Look over the listing below and say how many of its lines include the string "turquoise"; give no more than that number.

-------- Data in this exercise

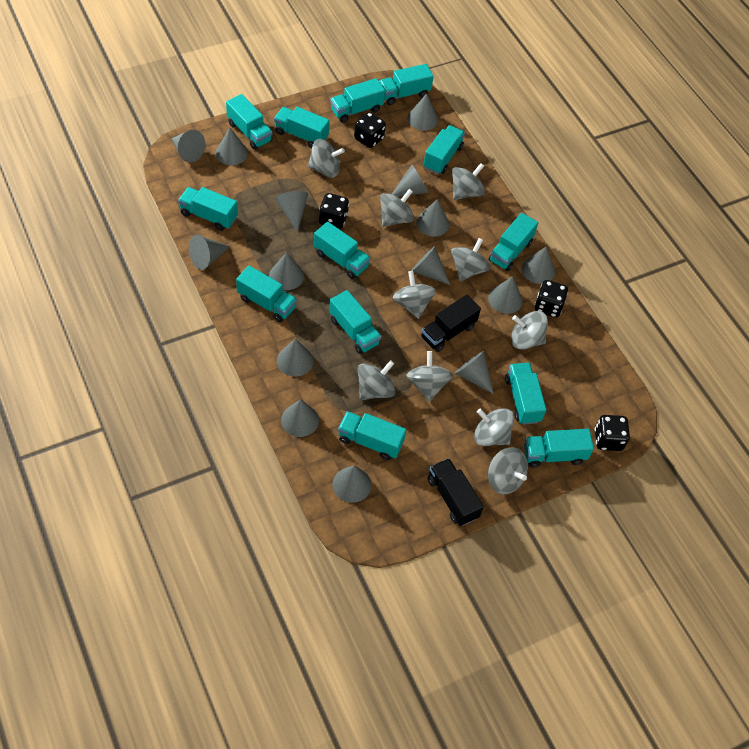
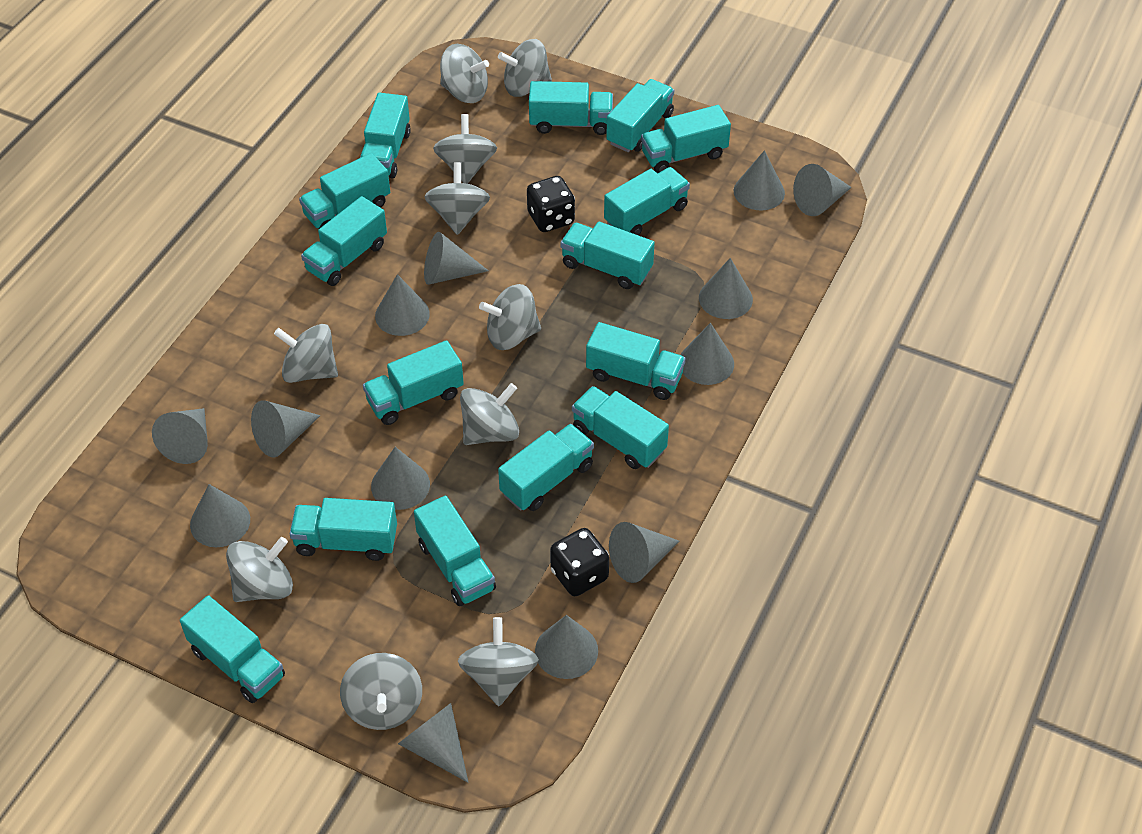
black dice: 4 -> 2
black truck: 2 -> 0
grey cone: 15 -> 13
turquoise truck: 13 -> 15

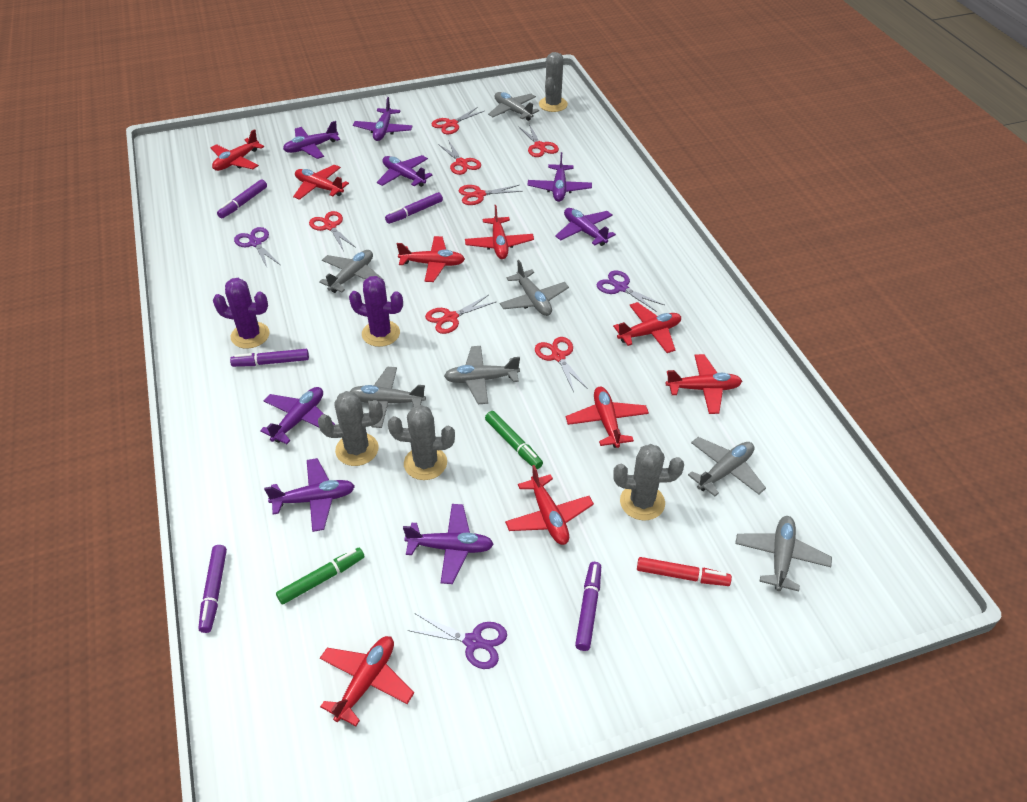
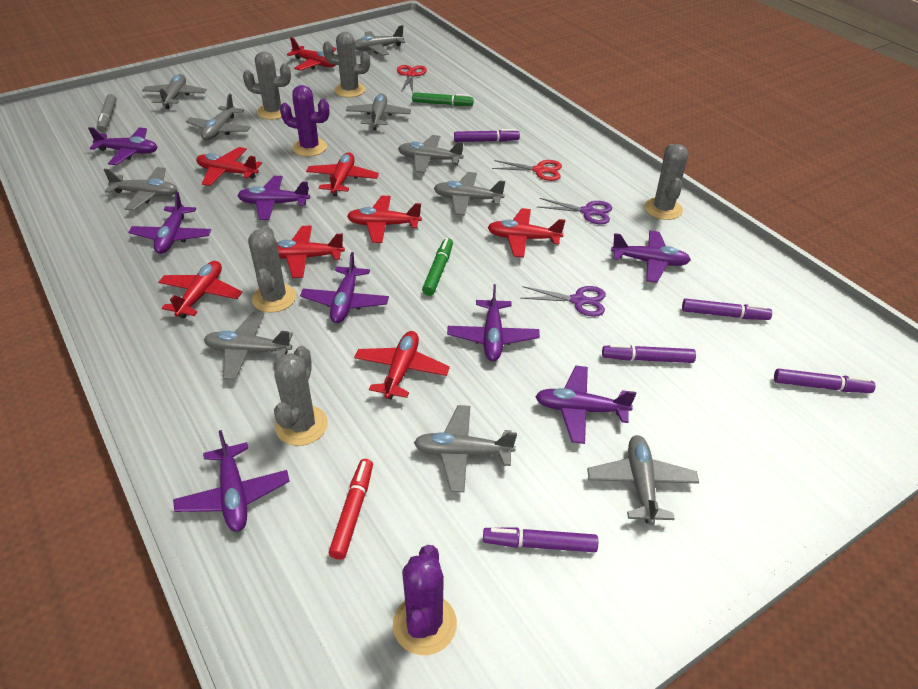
grey cactus: 4 -> 5
grey marker: 0 -> 1
grey plane: 7 -> 10
purple scissors: 3 -> 2
red plane: 9 -> 8
red scissors: 7 -> 2

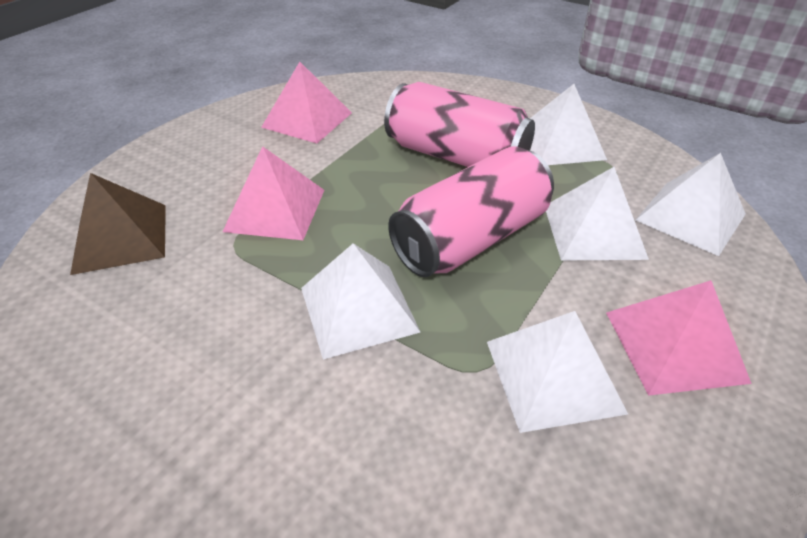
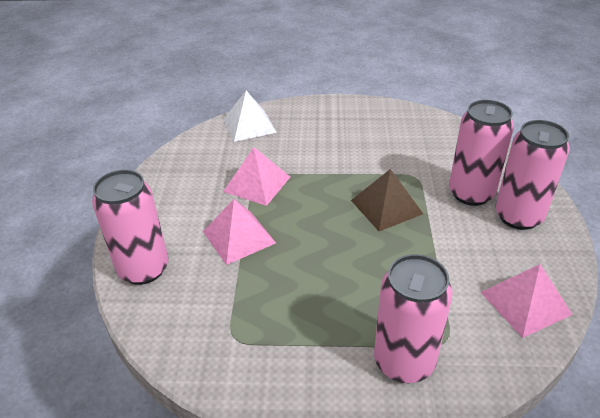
pink can: 2 -> 4
white pyramid: 5 -> 1

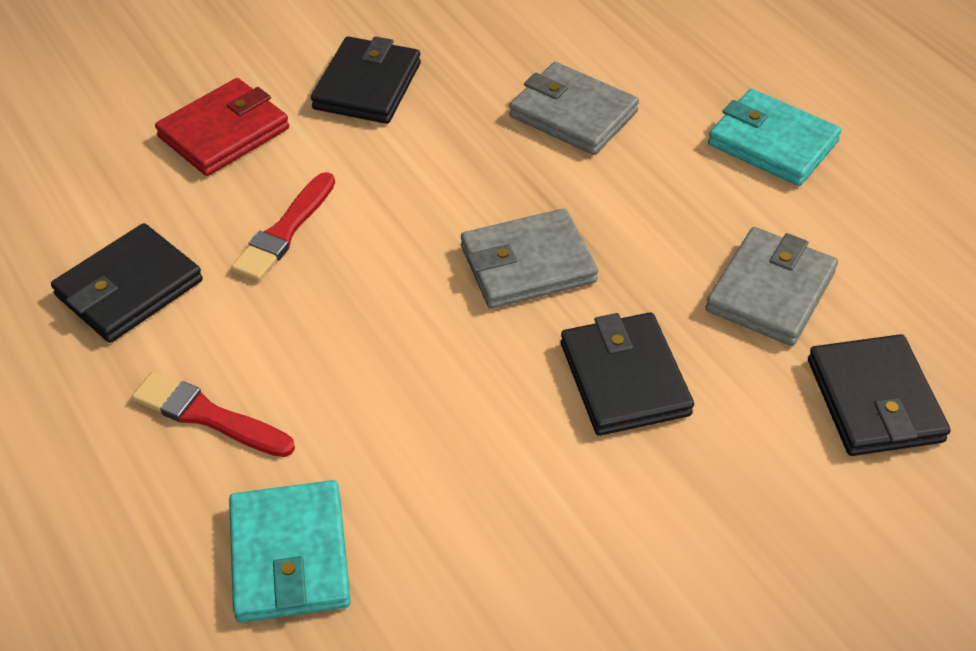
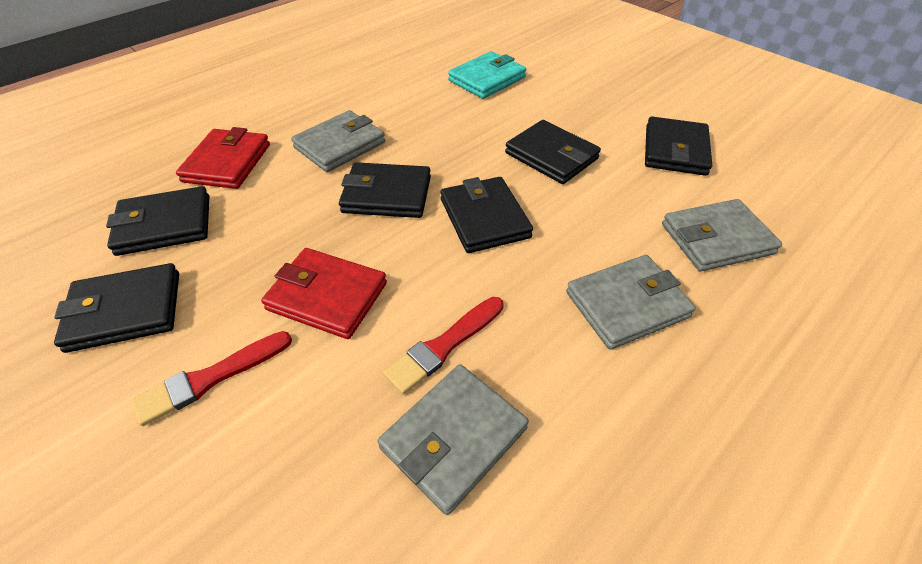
black wallet: 4 -> 6
grey wallet: 3 -> 4
red wallet: 1 -> 2
turquoise wallet: 2 -> 1

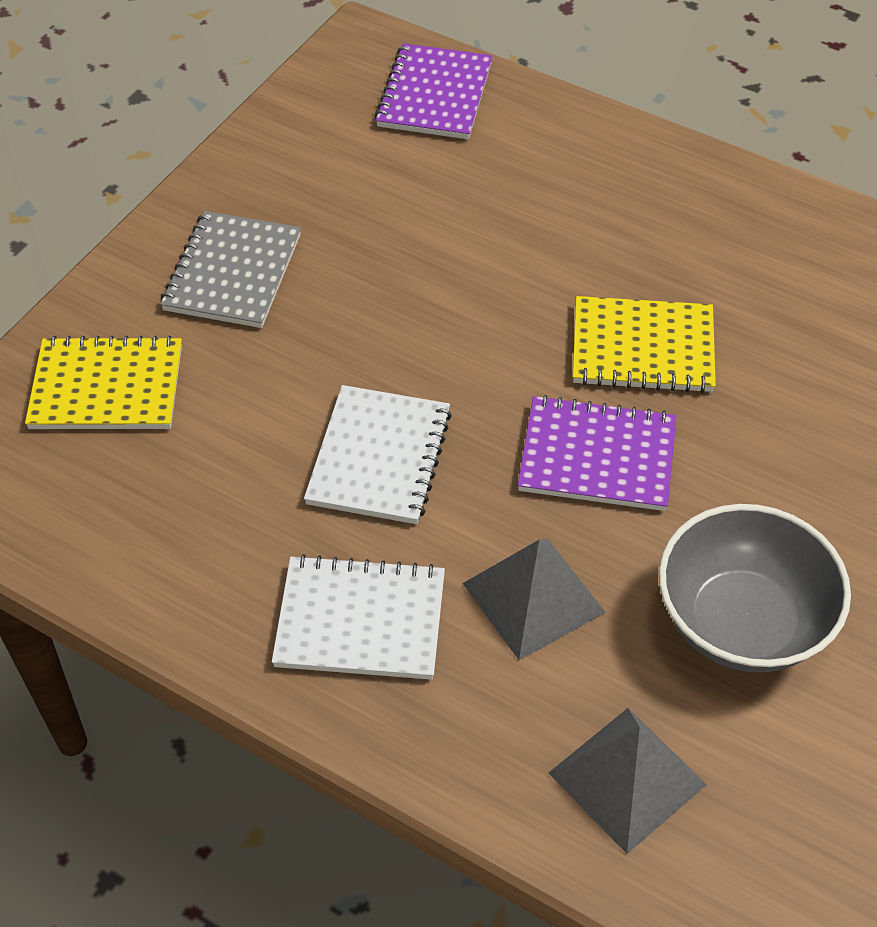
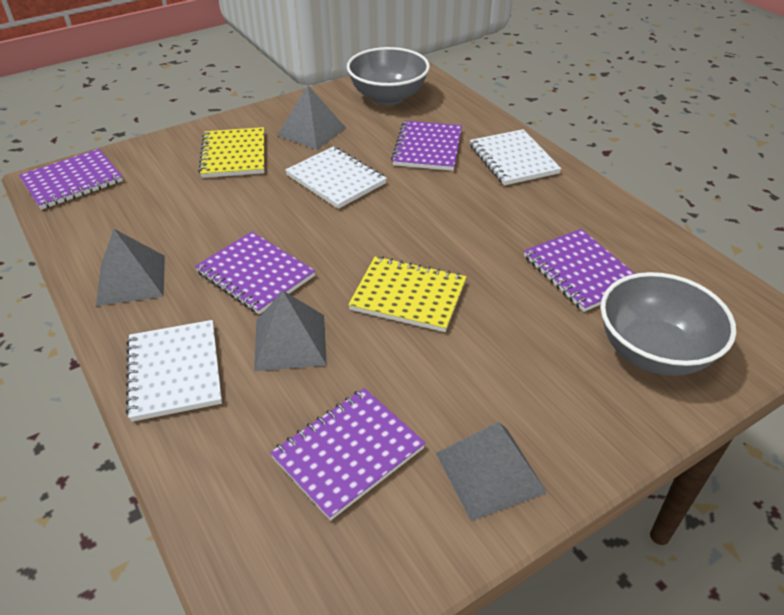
grey bowl: 1 -> 2
grey notebook: 1 -> 0
grey pyramid: 2 -> 4
purple notebook: 2 -> 5
white notebook: 2 -> 3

----------------

Task answer -
2